--- Recorded information ---
== Segment start ==

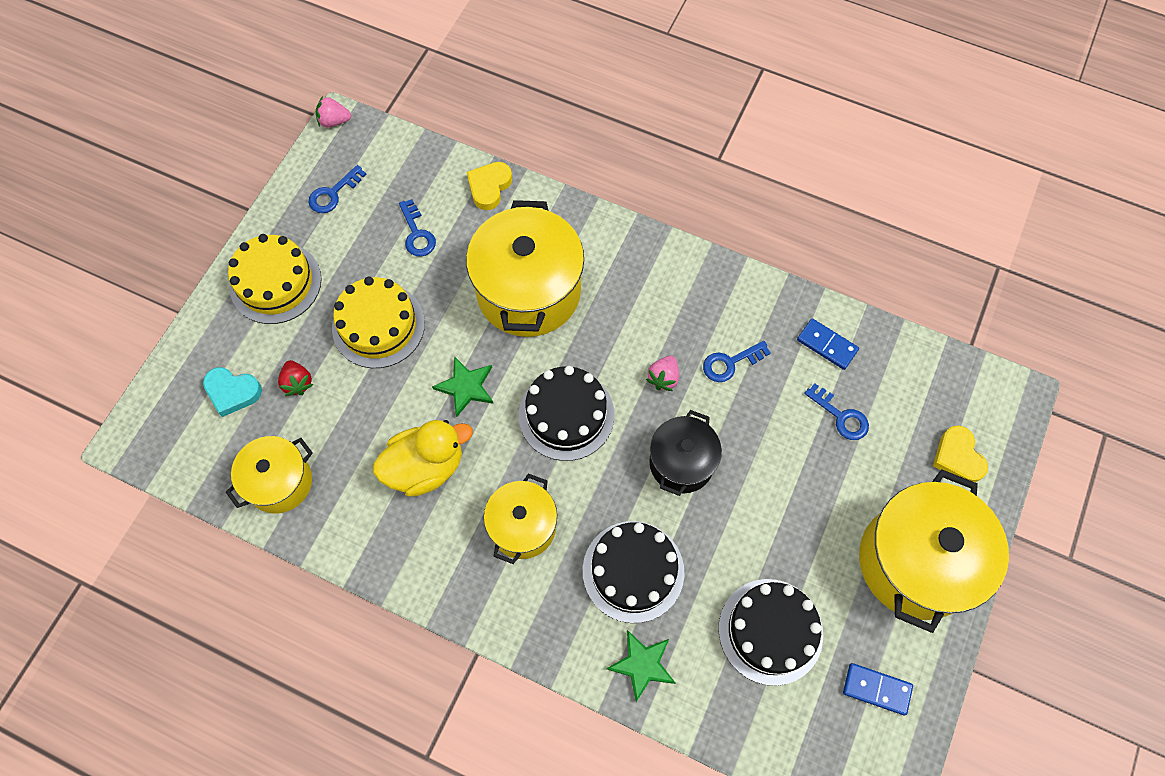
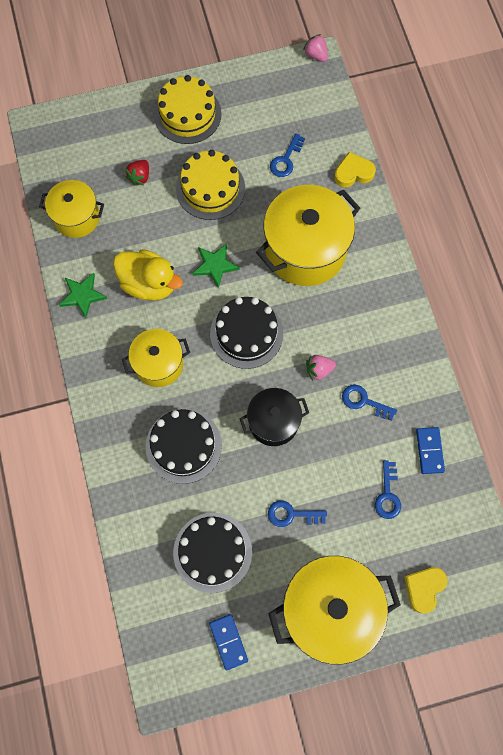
camera: 50 degrees right, 5 degrees up
(232, 392) = (106, 149): turquoise heart -> none
(333, 193) = (269, 95): blue key -> blue key (292, 514)
(642, 664) = (133, 493): green star -> green star (82, 295)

== Segment end ==

With the pictures removed, return the listing above in its exact original wording.

--- Response to this task ---
camera: 50 degrees right, 5 degrees up
(232, 392) = (106, 149): turquoise heart -> none
(333, 193) = (269, 95): blue key -> blue key (292, 514)
(642, 664) = (133, 493): green star -> green star (82, 295)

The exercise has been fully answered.